§ RECORDS TO PROCESS:
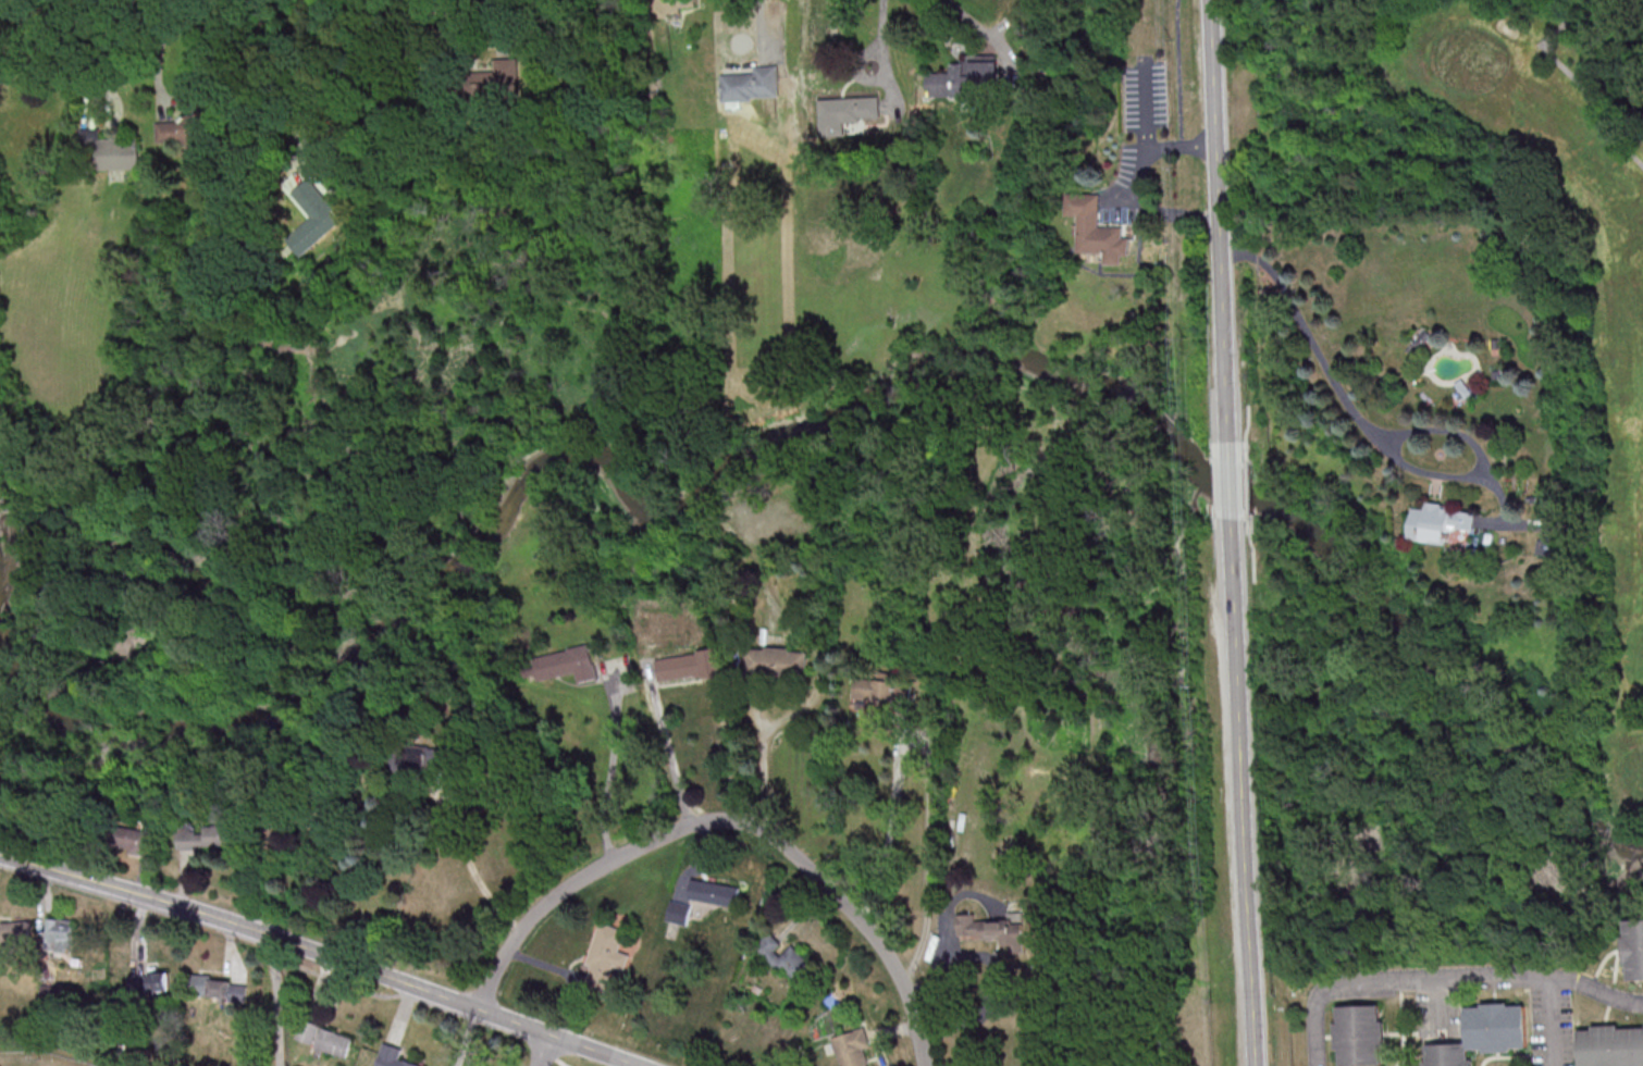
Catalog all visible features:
building: (667, 7)
road: (490, 12)
road: (976, 25)
road: (763, 28)
road: (886, 39)
road: (106, 41)
road: (24, 45)
road: (159, 53)
building: (496, 79)
road: (1573, 79)
building: (962, 80)
building: (752, 85)
building: (848, 112)
building: (180, 131)
road: (322, 131)
building: (23, 145)
building: (109, 151)
road: (1142, 183)
building: (329, 212)
building: (1096, 229)
road: (1220, 232)
road: (1349, 404)
road: (1248, 406)
river: (812, 426)
road: (1248, 487)
road: (1230, 488)
building: (1439, 522)
park: (1603, 542)
road: (1255, 577)
river: (1373, 598)
river: (352, 659)
building: (777, 662)
building: (566, 664)
building: (689, 665)
building: (875, 692)
road: (670, 754)
building: (425, 757)
road: (930, 760)
road: (612, 775)
road: (1243, 789)
road: (733, 818)
building: (206, 837)
building: (130, 839)
road: (476, 875)
building: (714, 892)
building: (679, 912)
building: (997, 929)
building: (15, 932)
building: (59, 935)
building: (1632, 947)
road: (323, 954)
building: (605, 956)
building: (786, 958)
road: (1444, 979)
building: (150, 982)
building: (218, 988)
road: (275, 1001)
road: (1434, 1005)
parking lot: (1436, 1013)
road: (1547, 1020)
parking lot: (1548, 1026)
building: (1356, 1033)
building: (1479, 1033)
building: (324, 1038)
building: (1608, 1045)
building: (851, 1047)
road: (546, 1049)
building: (392, 1056)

§ WHAT NEEDS TO BE DONE: Search the entries for the string "parking" and copy each line where it occurs.

§ ANSWER BELOW:
parking lot: (1436, 1013)
parking lot: (1548, 1026)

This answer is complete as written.